Source records:
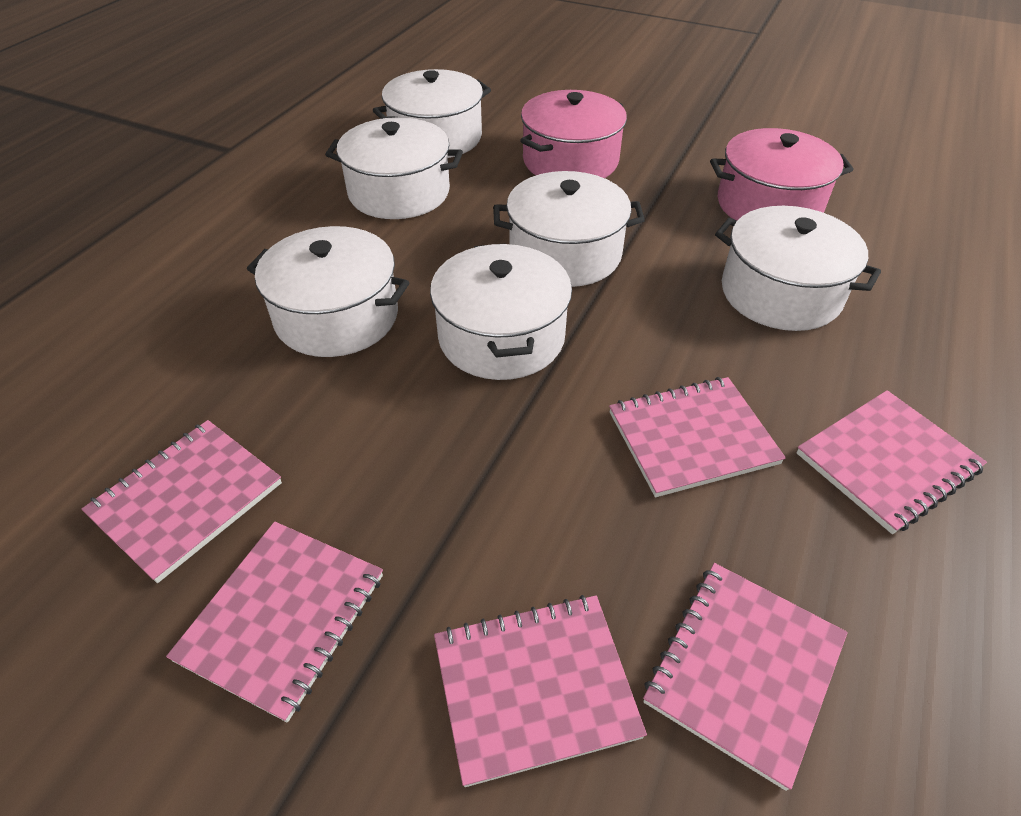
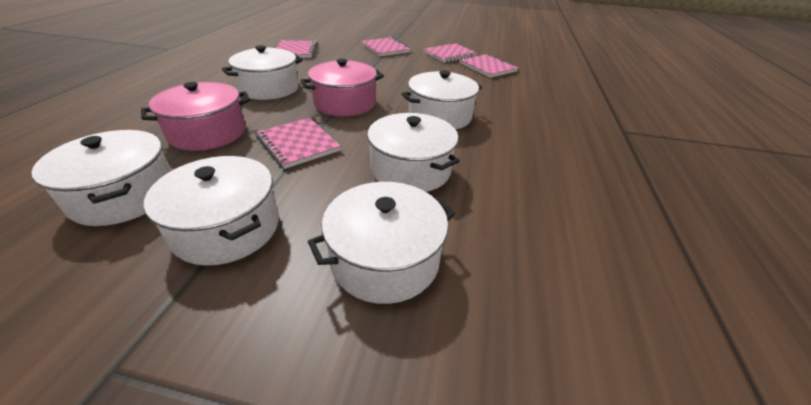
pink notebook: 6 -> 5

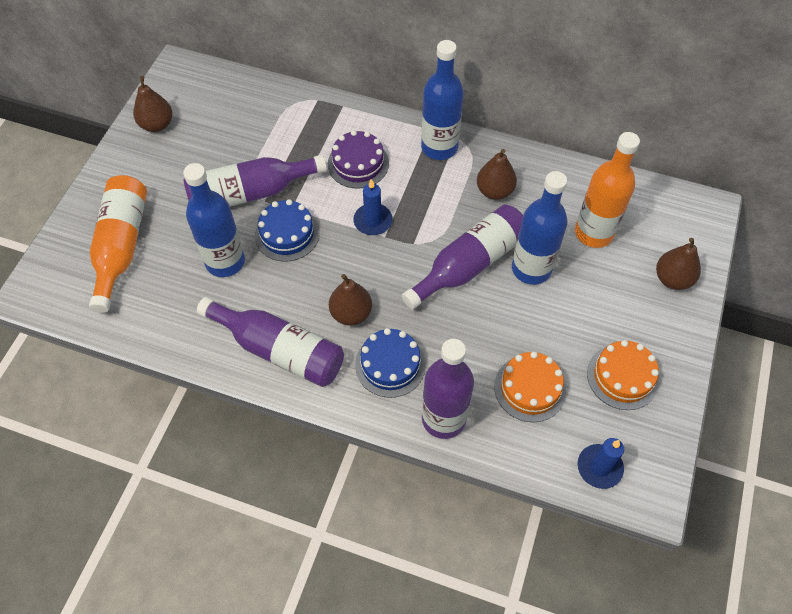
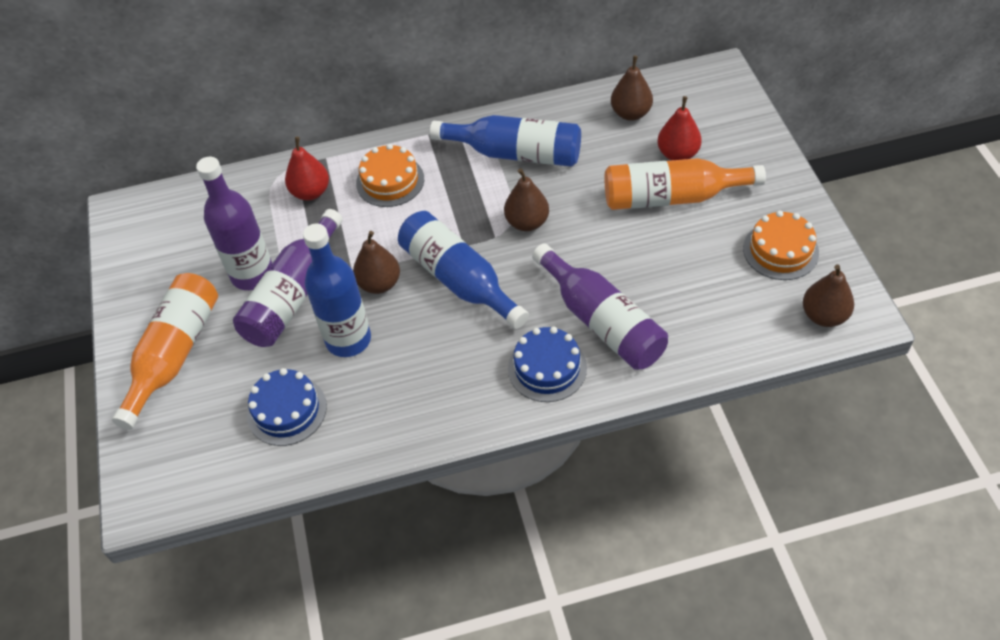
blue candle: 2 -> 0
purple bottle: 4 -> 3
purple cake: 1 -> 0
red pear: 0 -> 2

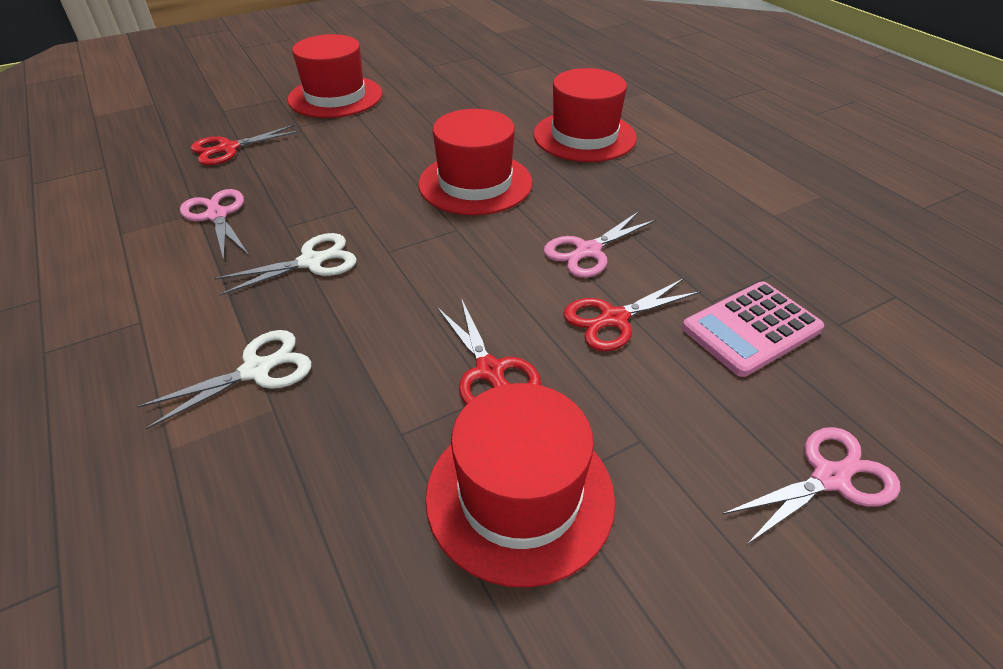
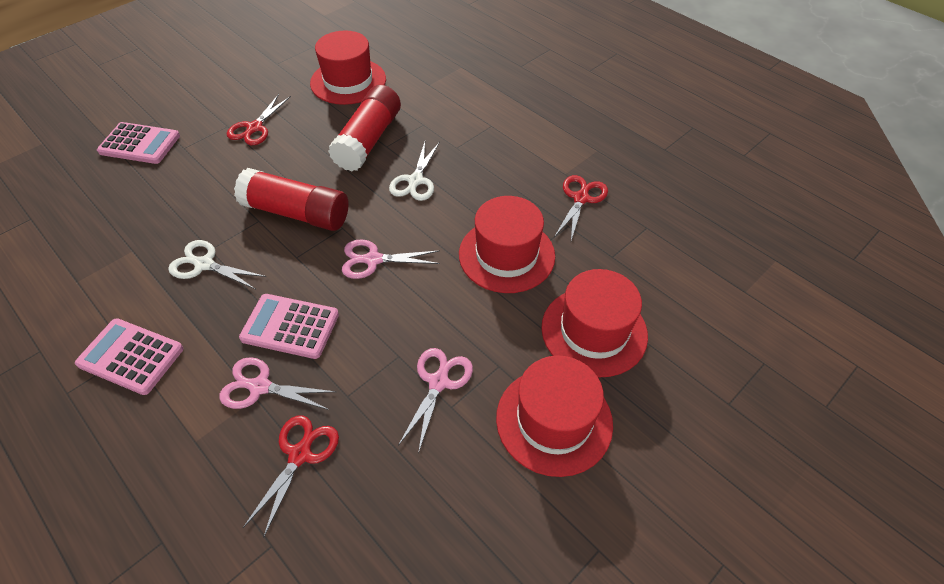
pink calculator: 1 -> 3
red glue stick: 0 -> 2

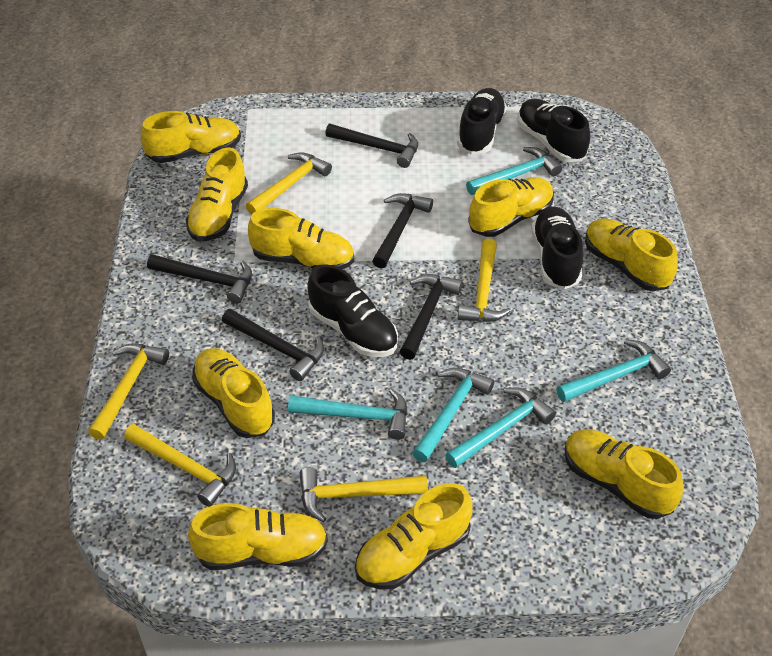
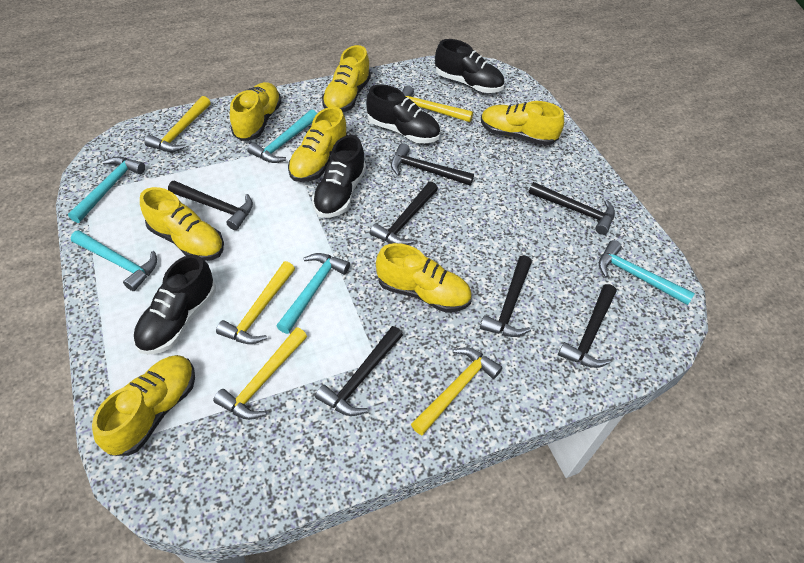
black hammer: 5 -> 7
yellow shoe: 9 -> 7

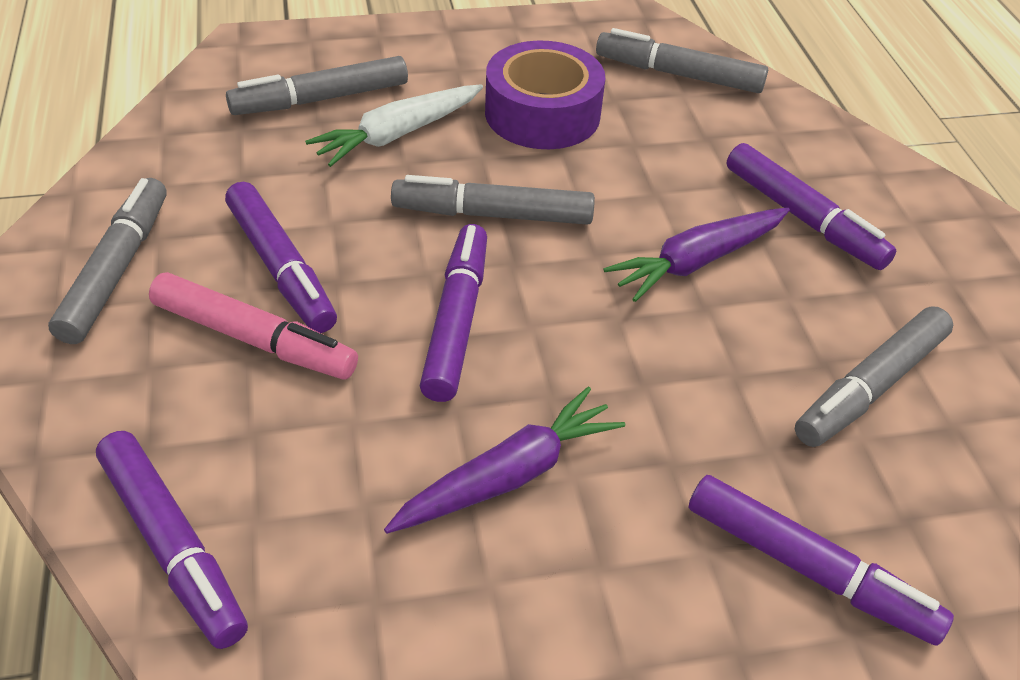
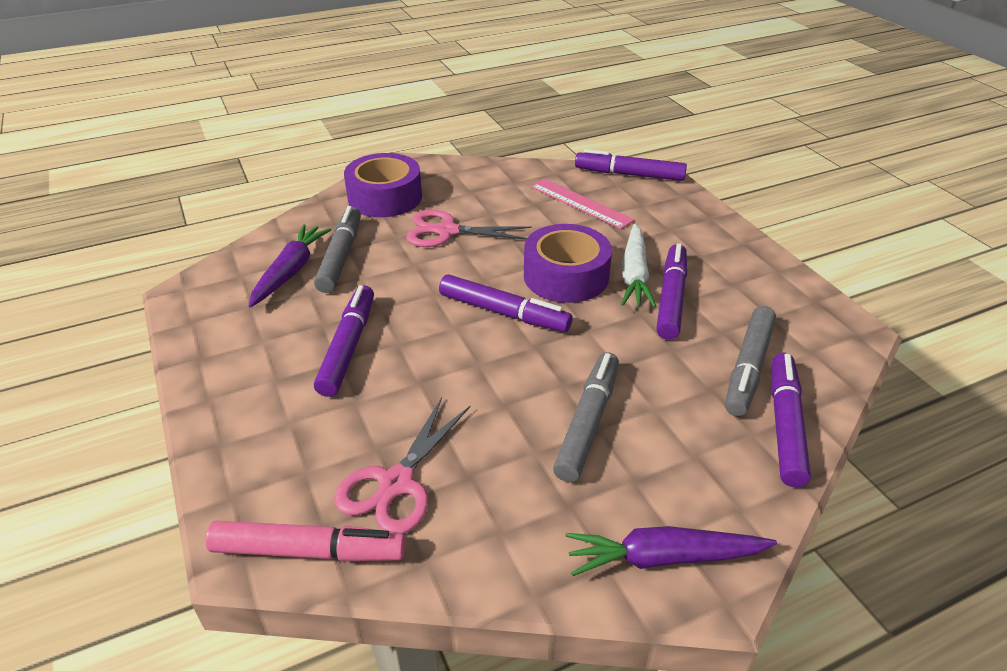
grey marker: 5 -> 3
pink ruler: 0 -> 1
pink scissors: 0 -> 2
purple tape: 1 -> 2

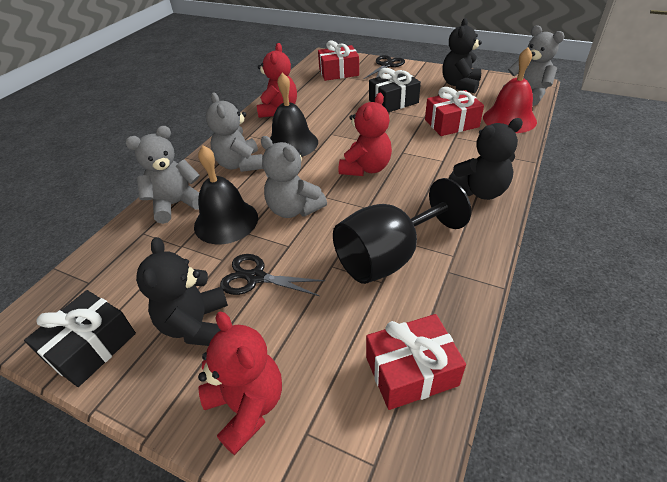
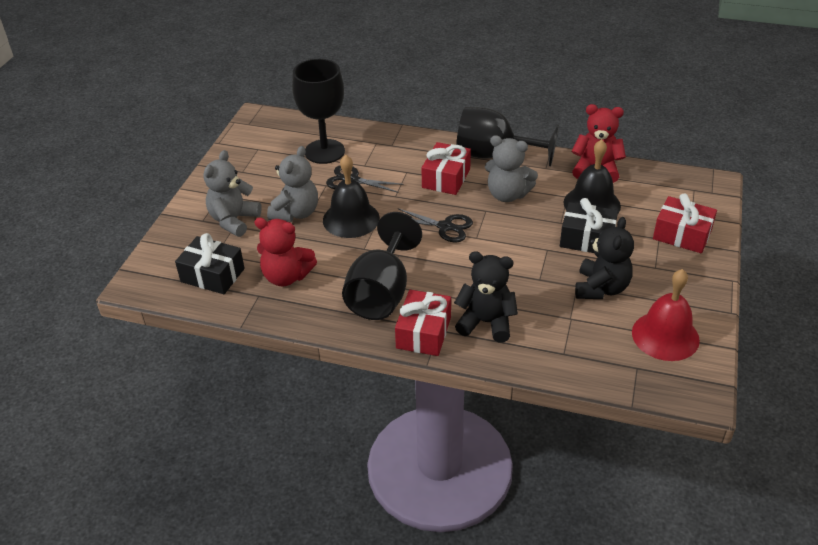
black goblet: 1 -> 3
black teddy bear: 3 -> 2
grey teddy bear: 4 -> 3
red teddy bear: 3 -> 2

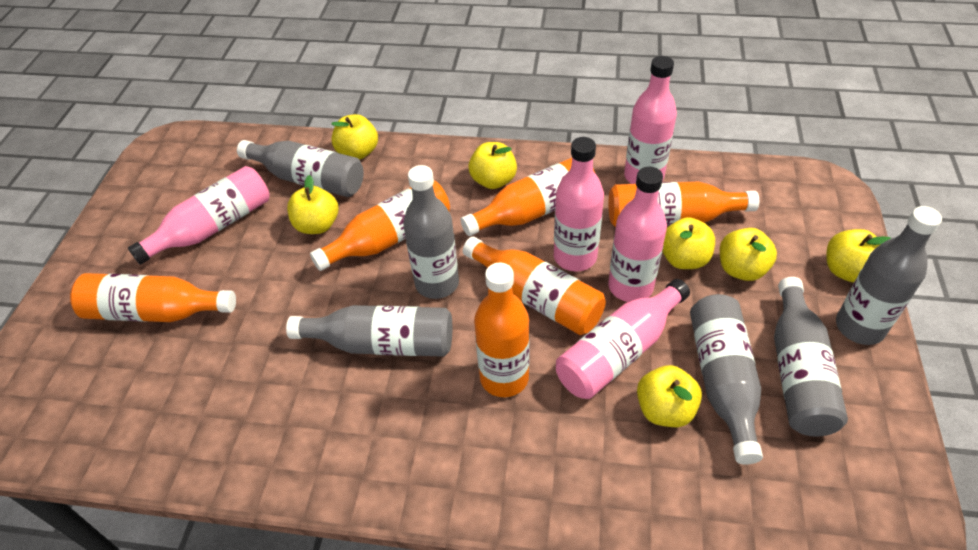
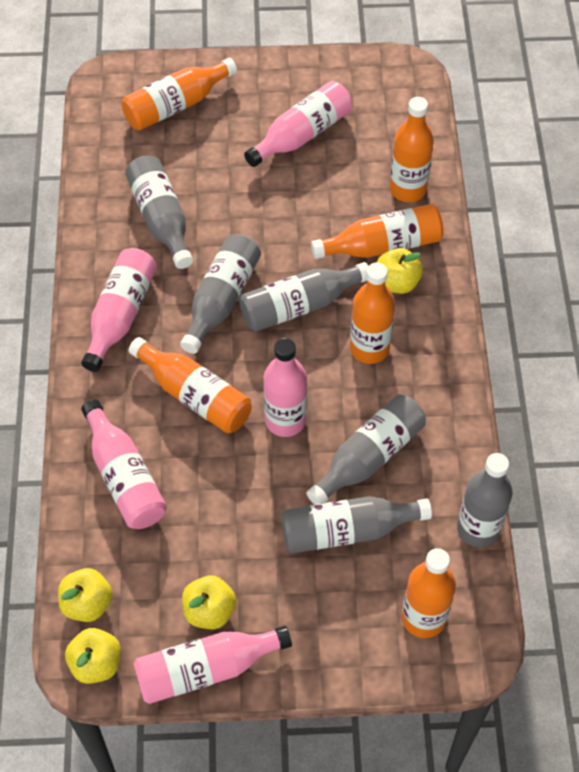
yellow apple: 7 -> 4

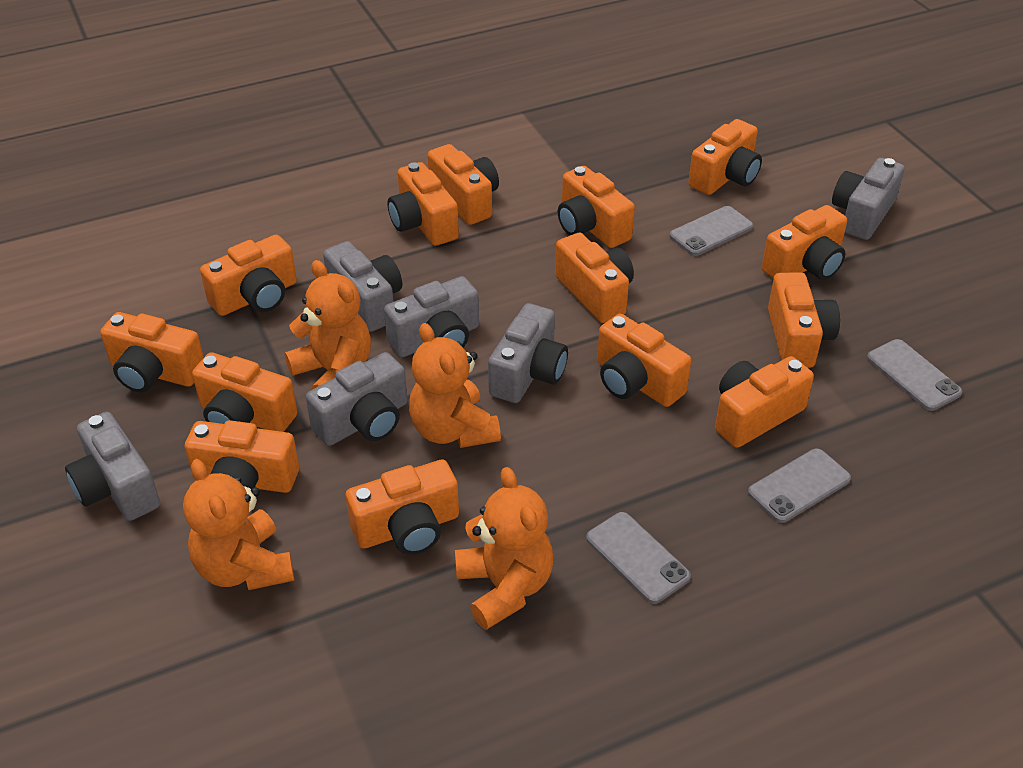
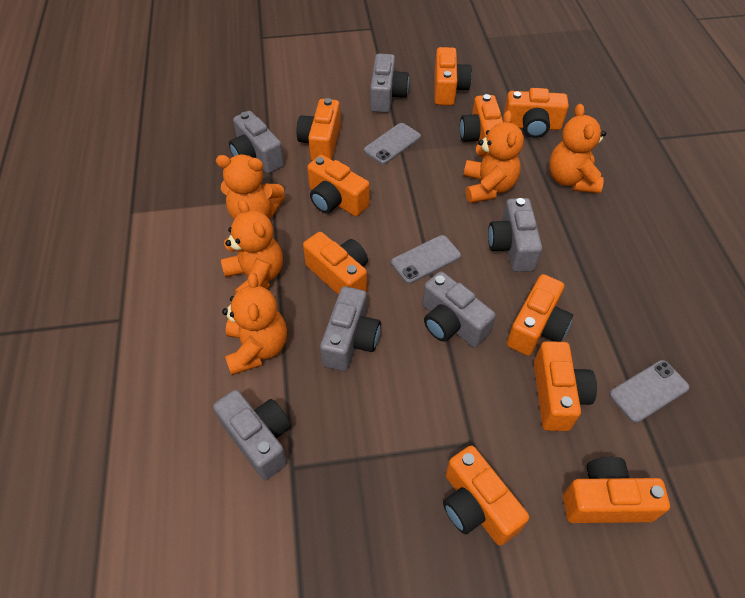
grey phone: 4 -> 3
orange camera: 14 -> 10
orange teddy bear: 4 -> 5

- EXERCISE DESCRIPTION: Wherever the word "teddy" appears in the records above, copy that line.

- ANSWER FOR THE TASK:
black teddy bear: 3 -> 2
grey teddy bear: 4 -> 3
red teddy bear: 3 -> 2
orange teddy bear: 4 -> 5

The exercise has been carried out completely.